* EXERCISE PROMPT *
Look below for the line with "cyan semicircle: (51, 342)". Extract that line and each one after it through the last, word for word.

──────

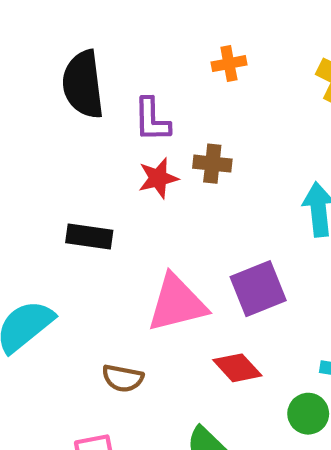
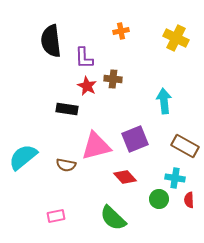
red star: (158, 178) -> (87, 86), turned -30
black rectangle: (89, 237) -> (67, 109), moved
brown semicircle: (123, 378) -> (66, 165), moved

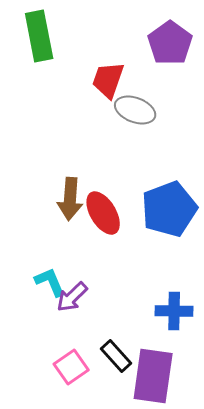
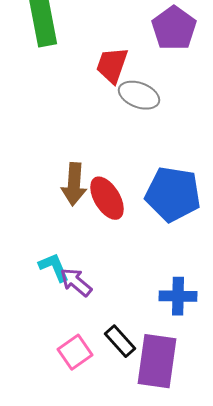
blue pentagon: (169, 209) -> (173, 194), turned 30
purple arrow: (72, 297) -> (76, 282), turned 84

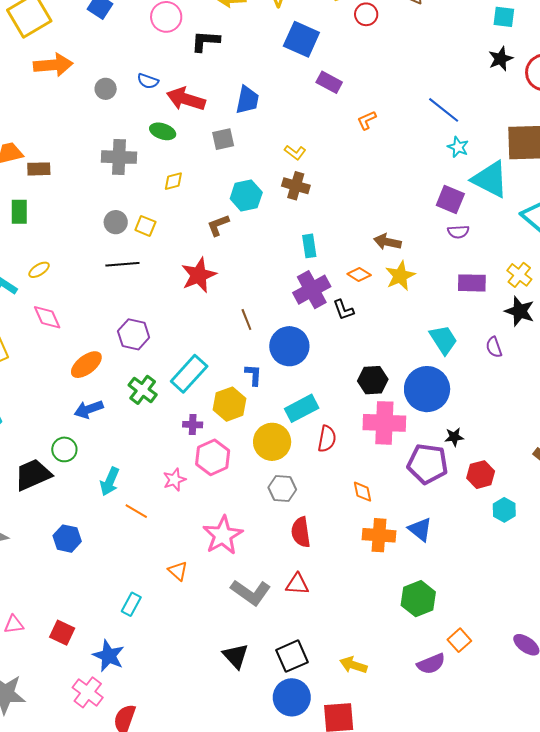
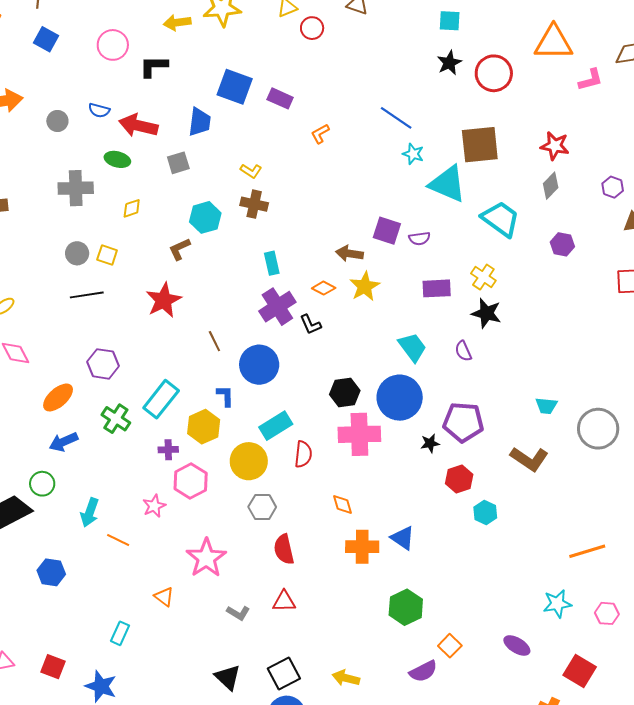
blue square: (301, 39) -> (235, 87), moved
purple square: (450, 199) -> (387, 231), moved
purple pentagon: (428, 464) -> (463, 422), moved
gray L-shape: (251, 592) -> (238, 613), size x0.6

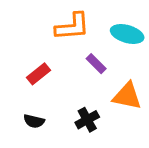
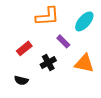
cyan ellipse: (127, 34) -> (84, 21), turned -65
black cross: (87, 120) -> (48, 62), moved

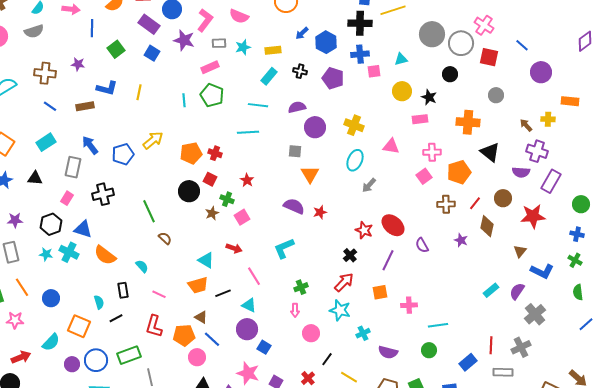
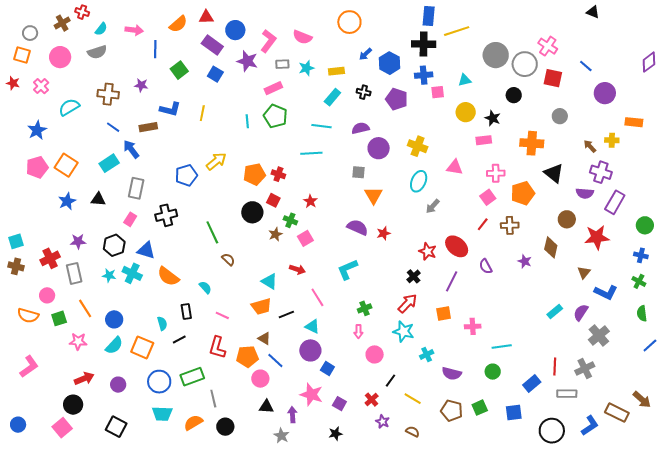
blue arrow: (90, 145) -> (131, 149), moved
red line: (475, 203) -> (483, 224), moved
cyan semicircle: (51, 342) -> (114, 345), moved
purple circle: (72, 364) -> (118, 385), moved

──────

* COMPLETED EXERCISE *
cyan semicircle: (51, 342) -> (114, 345), moved
purple circle: (72, 364) -> (118, 385), moved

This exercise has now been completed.